> _TASK MATERIAL_:
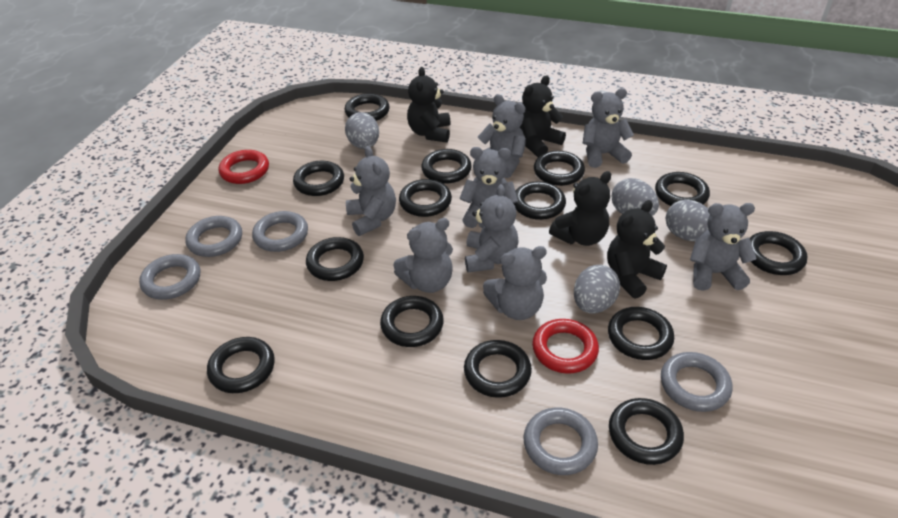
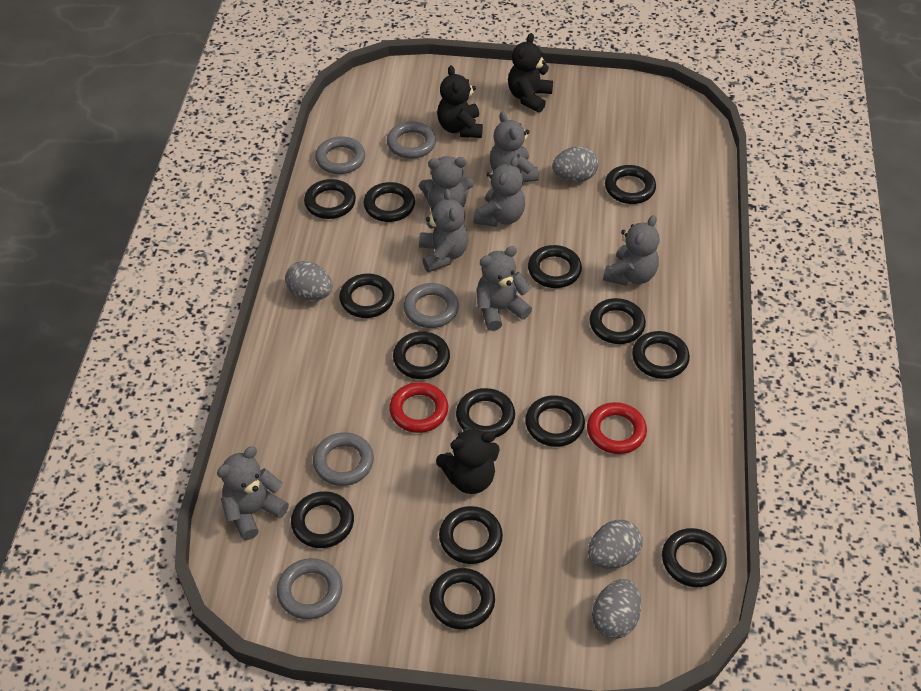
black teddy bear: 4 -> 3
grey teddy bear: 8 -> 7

---

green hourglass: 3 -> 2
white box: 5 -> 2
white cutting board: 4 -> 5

---

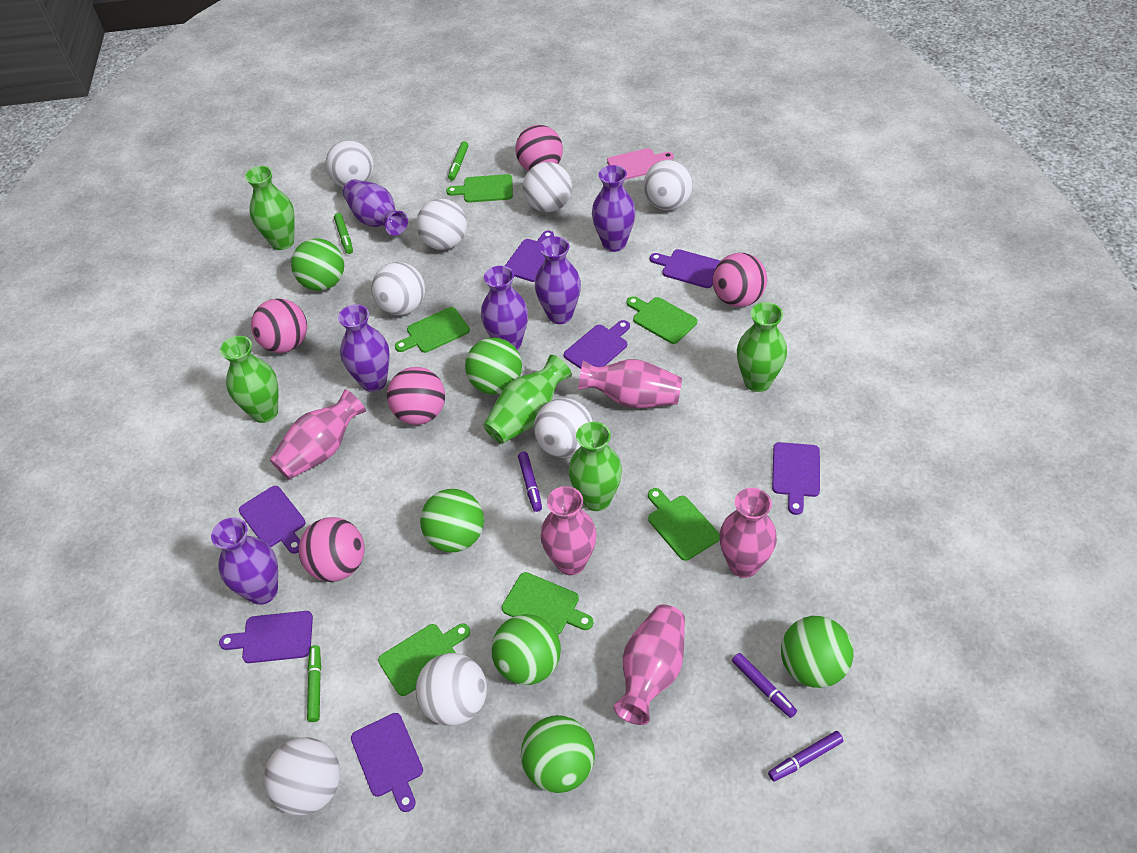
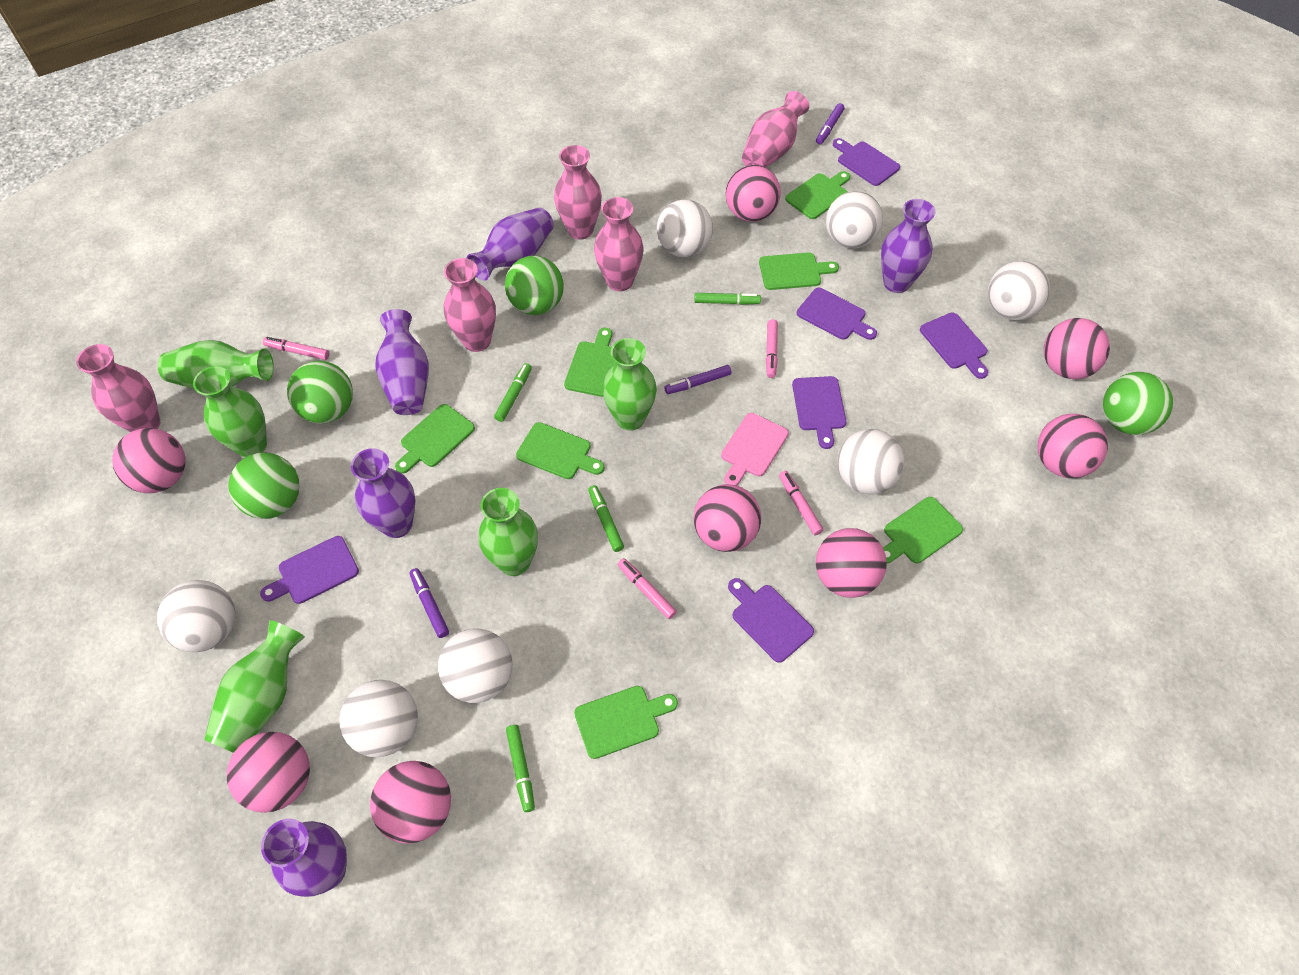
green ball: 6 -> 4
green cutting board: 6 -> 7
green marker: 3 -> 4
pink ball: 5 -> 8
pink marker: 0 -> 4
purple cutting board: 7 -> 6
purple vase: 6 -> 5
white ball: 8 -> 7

> _EXERCISE DETAILS_:
With the line that has "green ball: 6 -> 4" as the first and the line that has "white ball: 8 -> 7" as the last, repeat exactly that run of lines above and no more.

> _EXPECTED ANSWER_:
green ball: 6 -> 4
green cutting board: 6 -> 7
green marker: 3 -> 4
pink ball: 5 -> 8
pink marker: 0 -> 4
purple cutting board: 7 -> 6
purple vase: 6 -> 5
white ball: 8 -> 7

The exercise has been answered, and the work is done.